- What is required: Lines in the data below that contain the word "purple" are to be copied.

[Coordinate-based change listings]
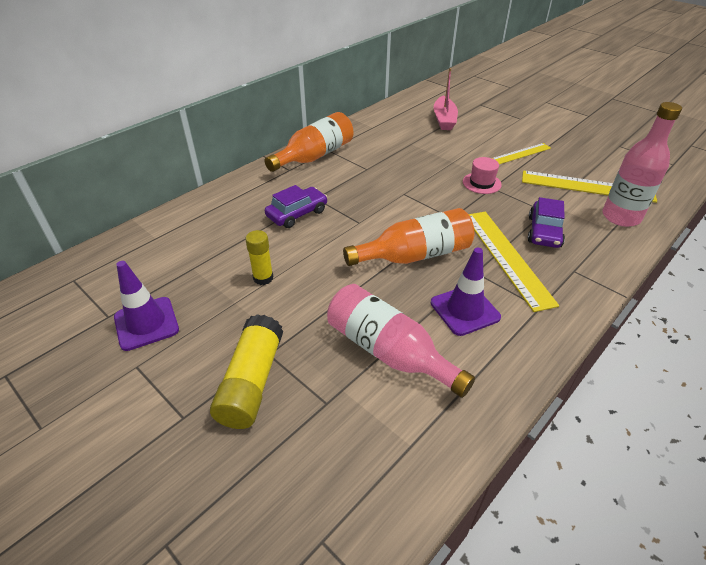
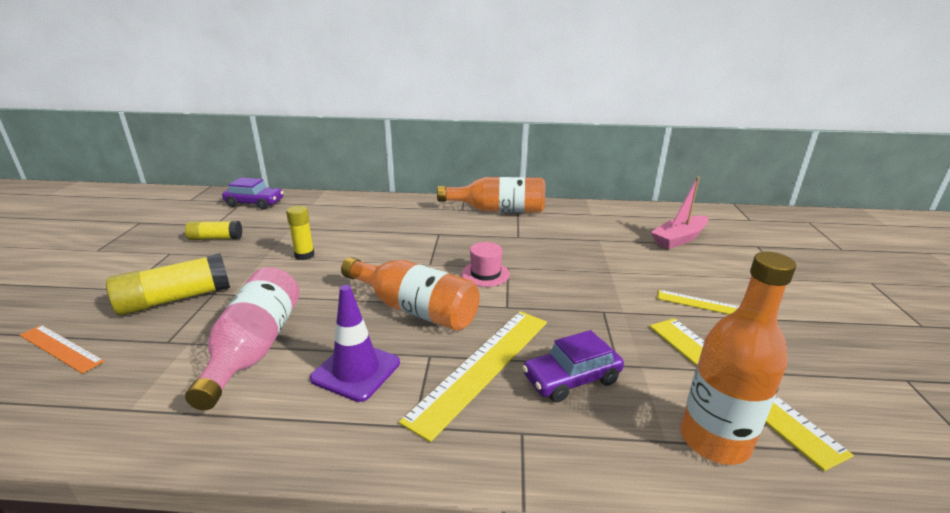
camera: 50 degrees right, 15 degrees down
(146, 323) = (216, 238): purple traffic cone -> yellow glue stick
(261, 484) = (61, 348): none -> orange ruler
(297, 213) = (405, 235): purple car -> purple car (255, 203)
(481, 183) = (600, 301): pink hat -> pink hat (485, 274)
(621, 217) = (714, 440): pink bottle -> orange bottle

- Solved exercise:
(146, 323) = (216, 238): purple traffic cone -> yellow glue stick
(297, 213) = (405, 235): purple car -> purple car (255, 203)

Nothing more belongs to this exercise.